Directions for this task –
Further down are entries; set down exactly and only the lines from the one with "D104: LED green" up to and including the one with "R101: 6.8k (+12V, T3) -> 6.8k (+12V, SEL0)", dropping each picture.

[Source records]

--*--

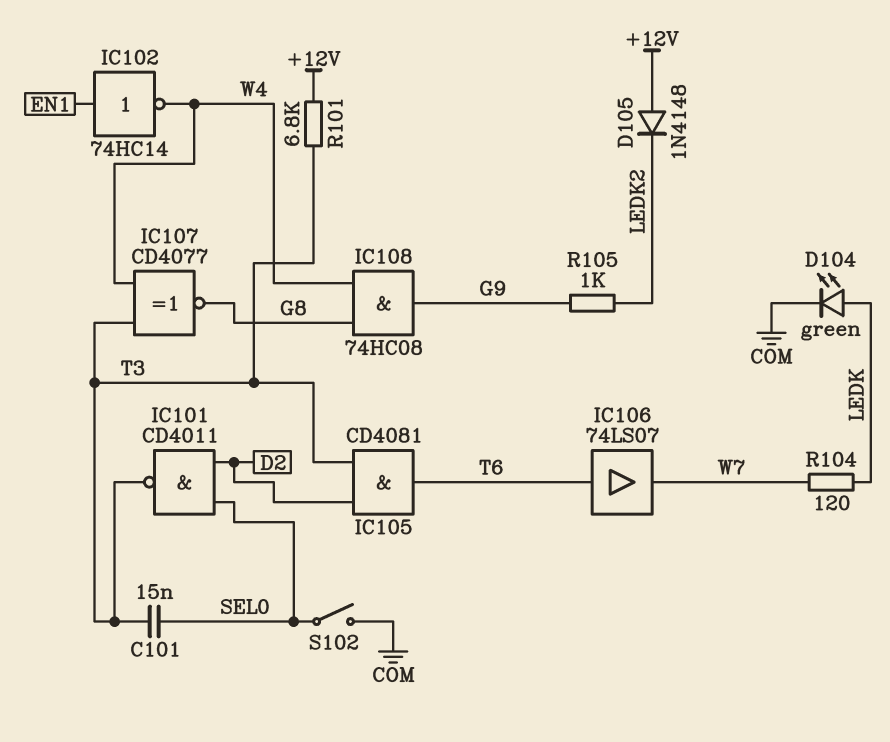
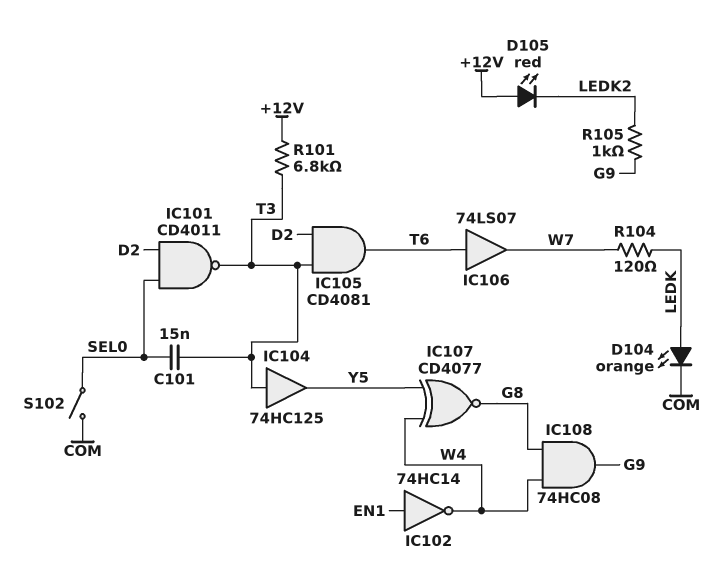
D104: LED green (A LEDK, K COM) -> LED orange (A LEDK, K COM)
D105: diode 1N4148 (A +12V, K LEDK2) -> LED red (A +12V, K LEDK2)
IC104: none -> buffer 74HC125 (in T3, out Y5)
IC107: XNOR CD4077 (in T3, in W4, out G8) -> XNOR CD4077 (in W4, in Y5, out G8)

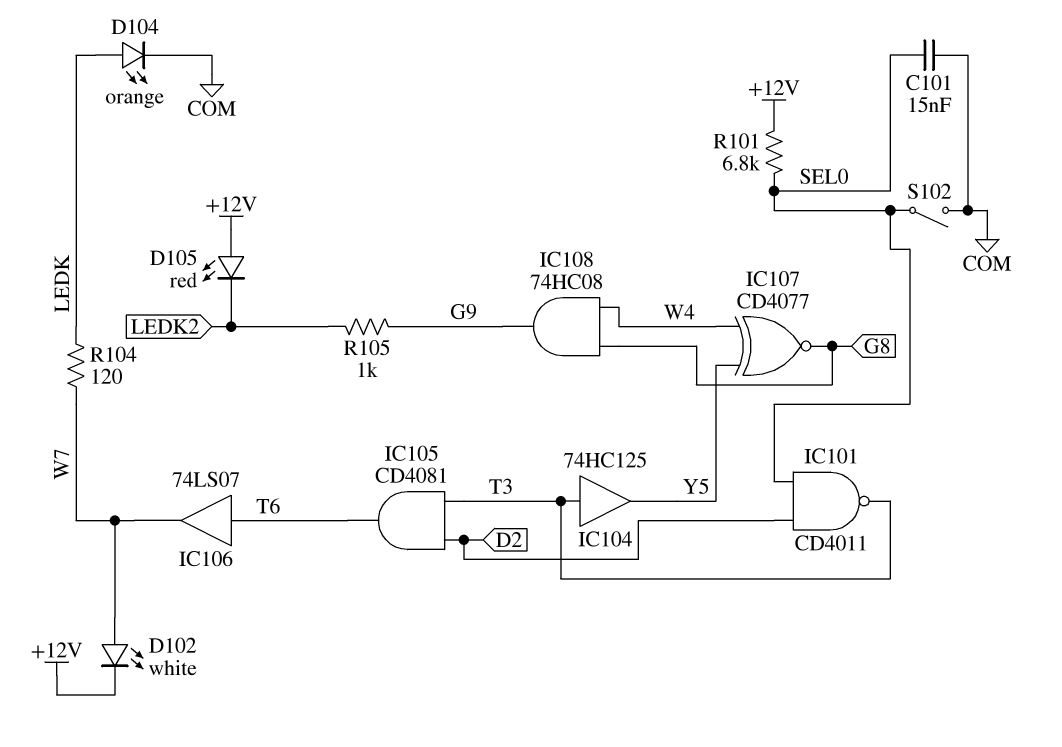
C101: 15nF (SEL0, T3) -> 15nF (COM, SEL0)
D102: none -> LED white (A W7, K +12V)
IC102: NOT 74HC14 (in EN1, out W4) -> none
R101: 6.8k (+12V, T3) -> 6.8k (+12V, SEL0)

--*--

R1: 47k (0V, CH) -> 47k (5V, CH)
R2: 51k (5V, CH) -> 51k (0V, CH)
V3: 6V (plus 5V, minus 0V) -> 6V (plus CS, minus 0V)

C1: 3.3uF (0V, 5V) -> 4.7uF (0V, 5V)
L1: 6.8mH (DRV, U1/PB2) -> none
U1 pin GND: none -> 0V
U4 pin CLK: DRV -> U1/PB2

--*--

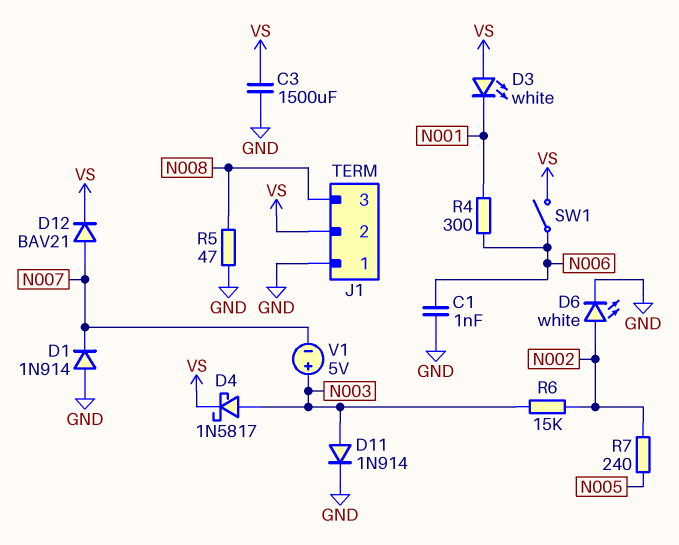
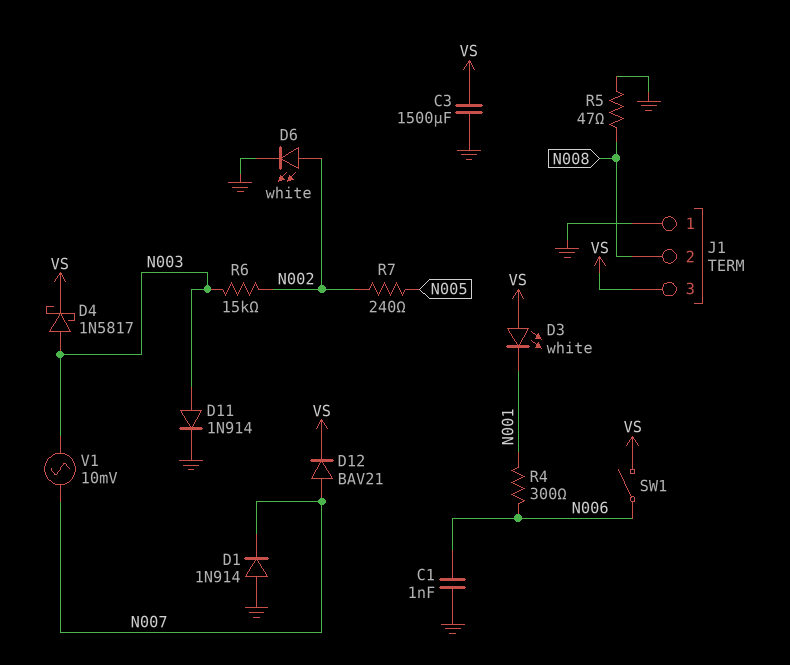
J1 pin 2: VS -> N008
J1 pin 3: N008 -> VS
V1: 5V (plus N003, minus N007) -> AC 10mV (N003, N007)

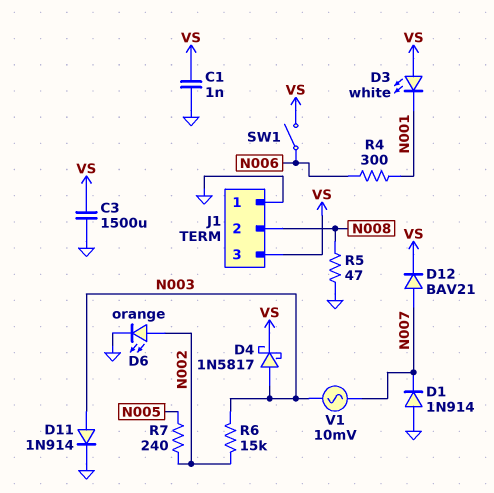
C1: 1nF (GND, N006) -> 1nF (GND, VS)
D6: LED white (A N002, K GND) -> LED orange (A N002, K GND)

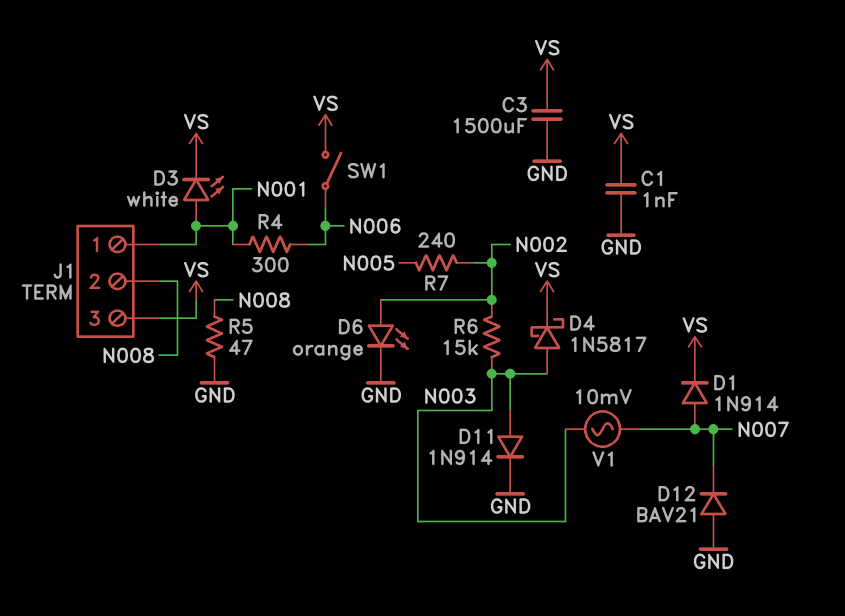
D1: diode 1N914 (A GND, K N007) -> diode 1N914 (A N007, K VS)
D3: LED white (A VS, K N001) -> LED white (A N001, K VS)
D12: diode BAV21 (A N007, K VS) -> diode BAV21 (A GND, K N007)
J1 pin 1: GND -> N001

--*--

Your solution –
D104: LED green (A LEDK, K COM) -> LED orange (A LEDK, K COM)
D105: diode 1N4148 (A +12V, K LEDK2) -> LED red (A +12V, K LEDK2)
IC104: none -> buffer 74HC125 (in T3, out Y5)
IC107: XNOR CD4077 (in T3, in W4, out G8) -> XNOR CD4077 (in W4, in Y5, out G8)

C101: 15nF (SEL0, T3) -> 15nF (COM, SEL0)
D102: none -> LED white (A W7, K +12V)
IC102: NOT 74HC14 (in EN1, out W4) -> none
R101: 6.8k (+12V, T3) -> 6.8k (+12V, SEL0)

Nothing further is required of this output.